> Dataset

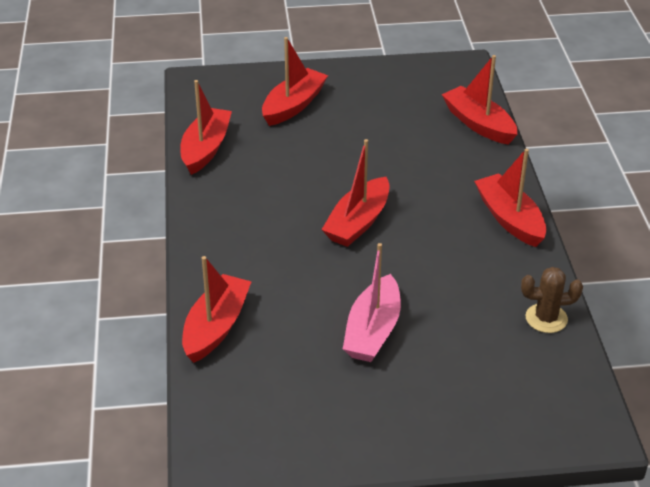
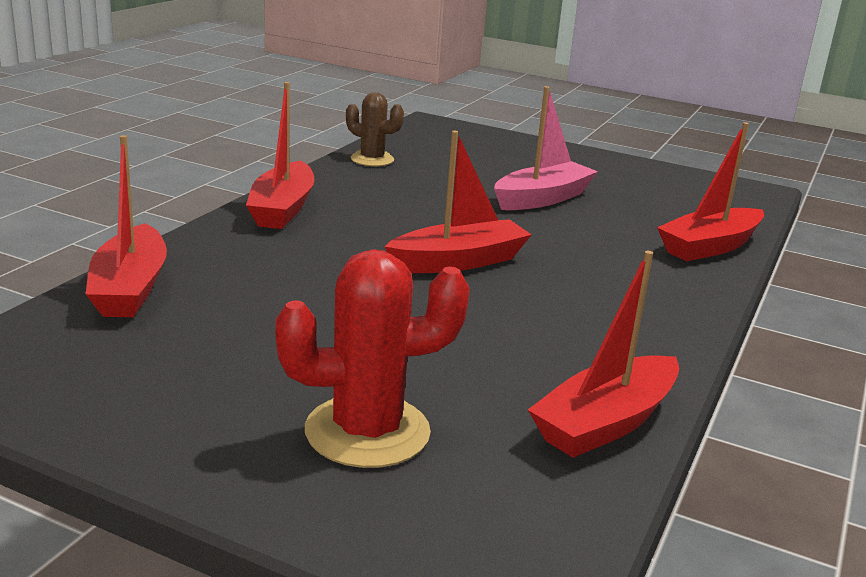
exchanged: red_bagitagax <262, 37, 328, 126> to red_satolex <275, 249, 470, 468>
---
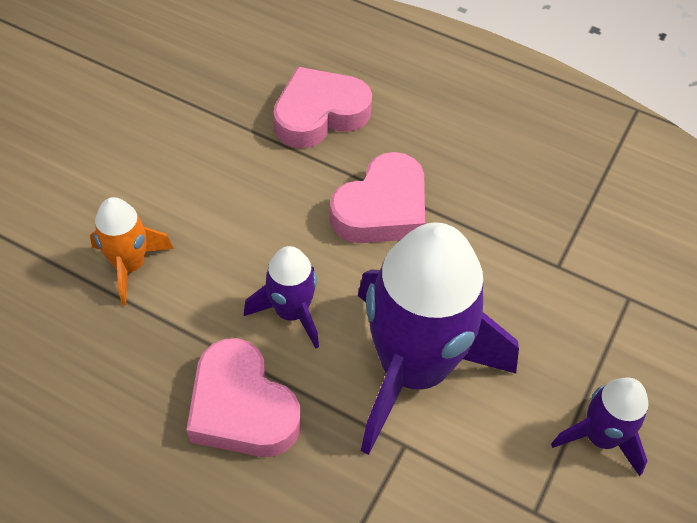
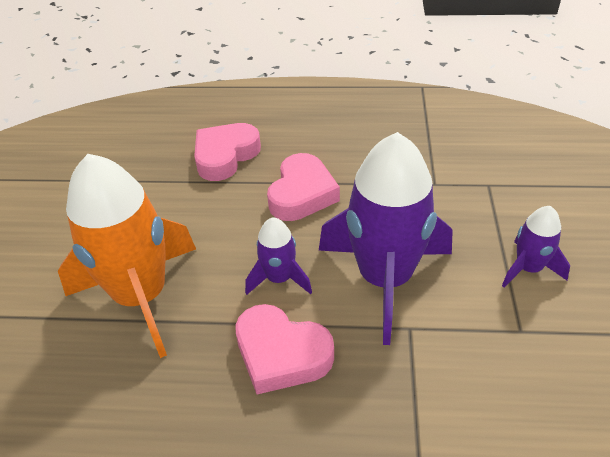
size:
--
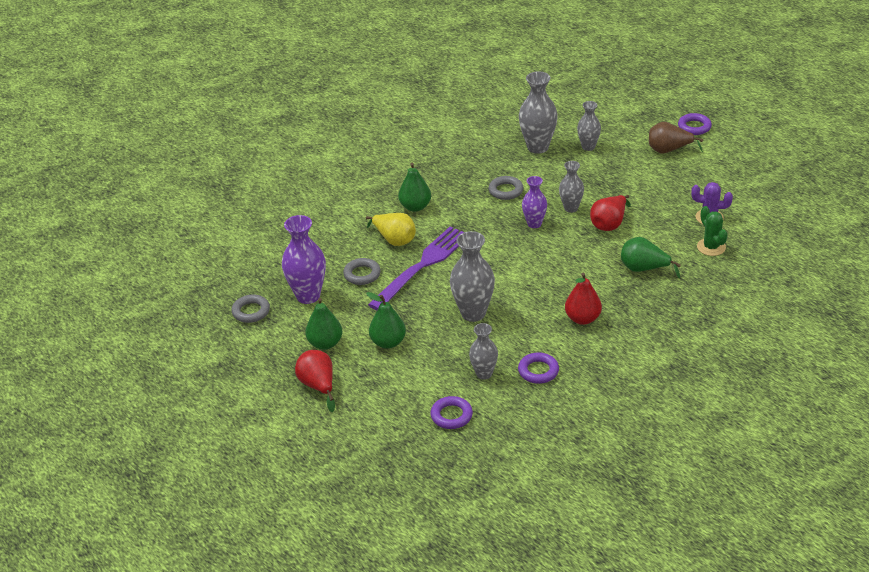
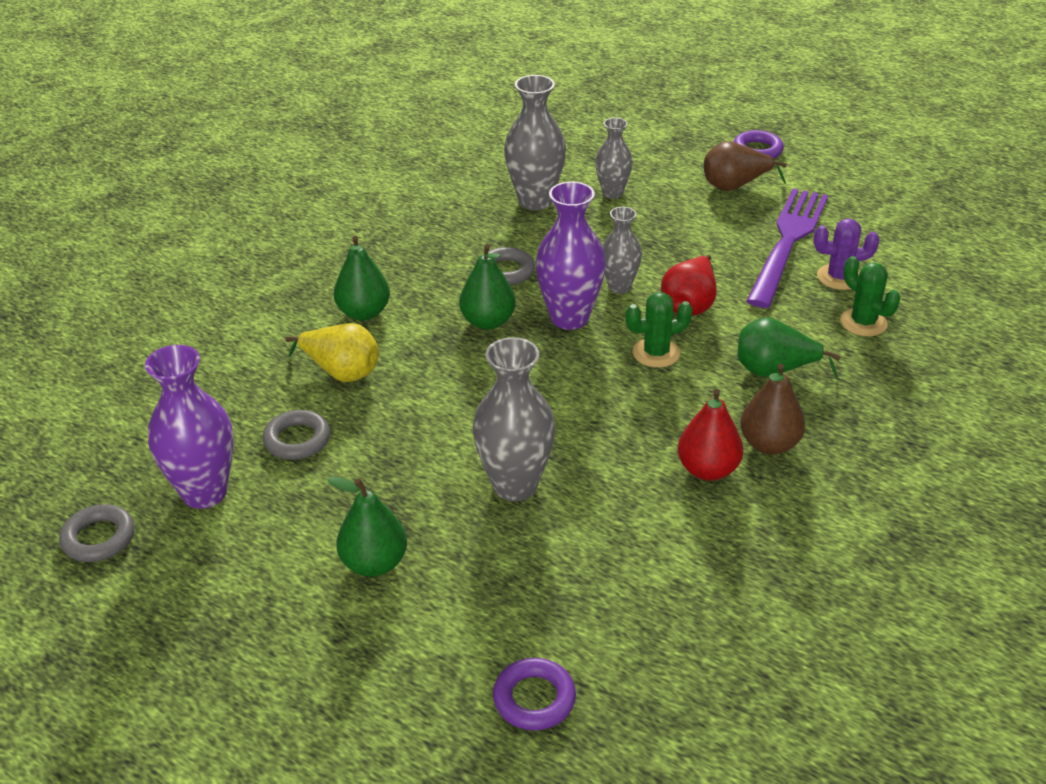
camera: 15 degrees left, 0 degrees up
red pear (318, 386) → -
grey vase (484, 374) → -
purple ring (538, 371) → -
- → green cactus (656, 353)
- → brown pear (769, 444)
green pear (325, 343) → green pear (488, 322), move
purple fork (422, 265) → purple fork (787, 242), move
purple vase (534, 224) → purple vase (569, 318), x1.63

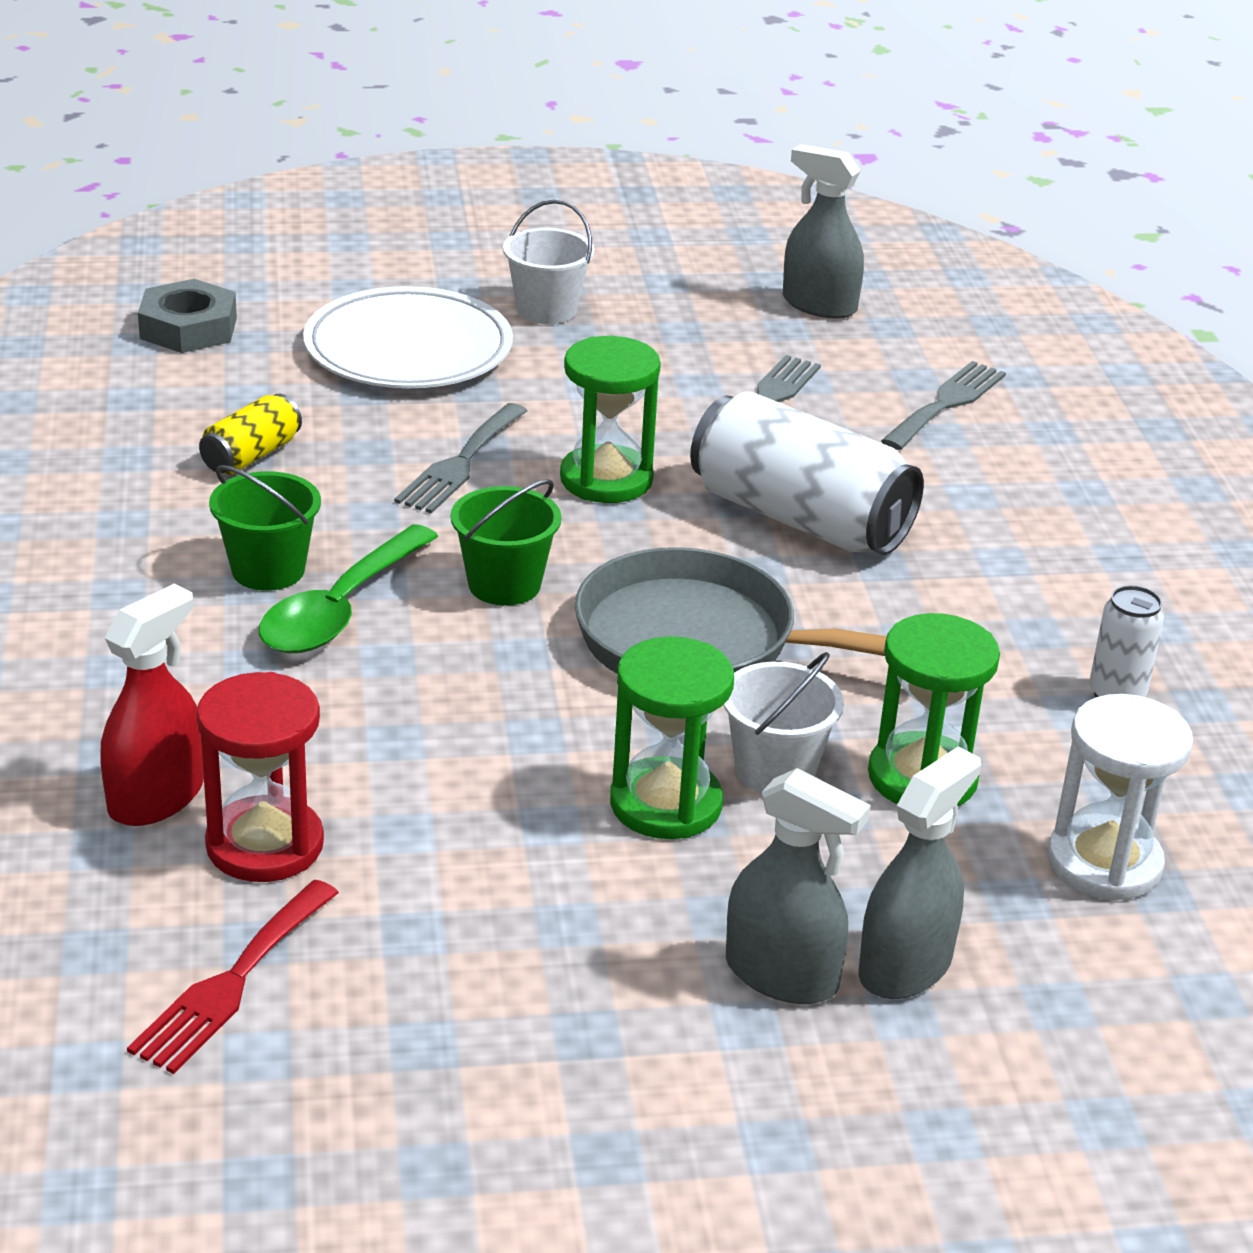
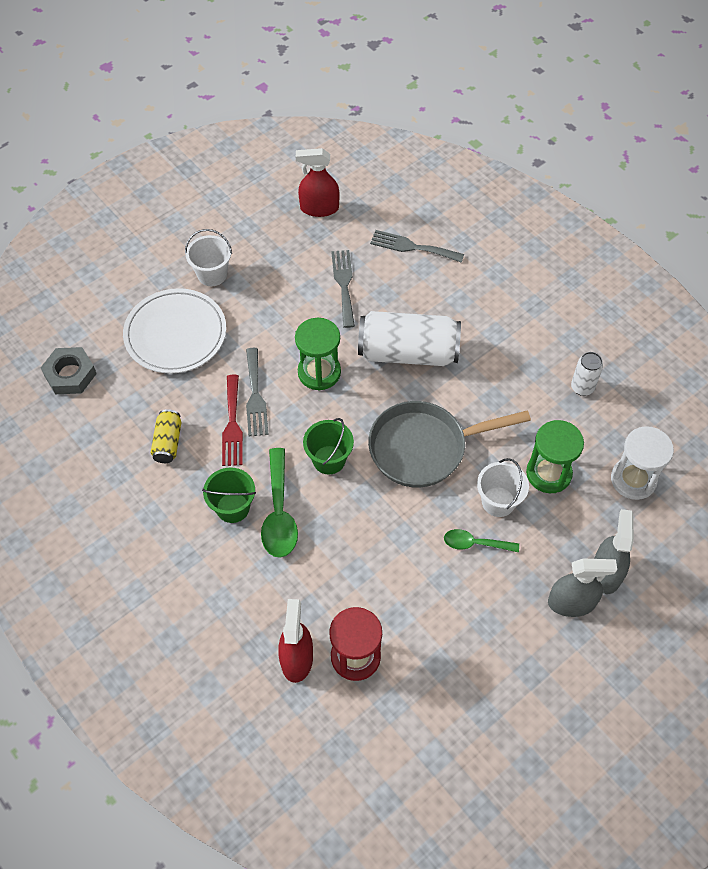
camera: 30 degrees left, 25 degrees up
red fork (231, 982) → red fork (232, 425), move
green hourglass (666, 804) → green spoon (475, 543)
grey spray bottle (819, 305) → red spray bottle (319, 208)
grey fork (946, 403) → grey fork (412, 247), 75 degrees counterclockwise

> Task instructions
Every line that contains the string "pear" should be returned from the data.

> The answer
red pear (318, 386) → -
- → brown pear (769, 444)
green pear (325, 343) → green pear (488, 322), move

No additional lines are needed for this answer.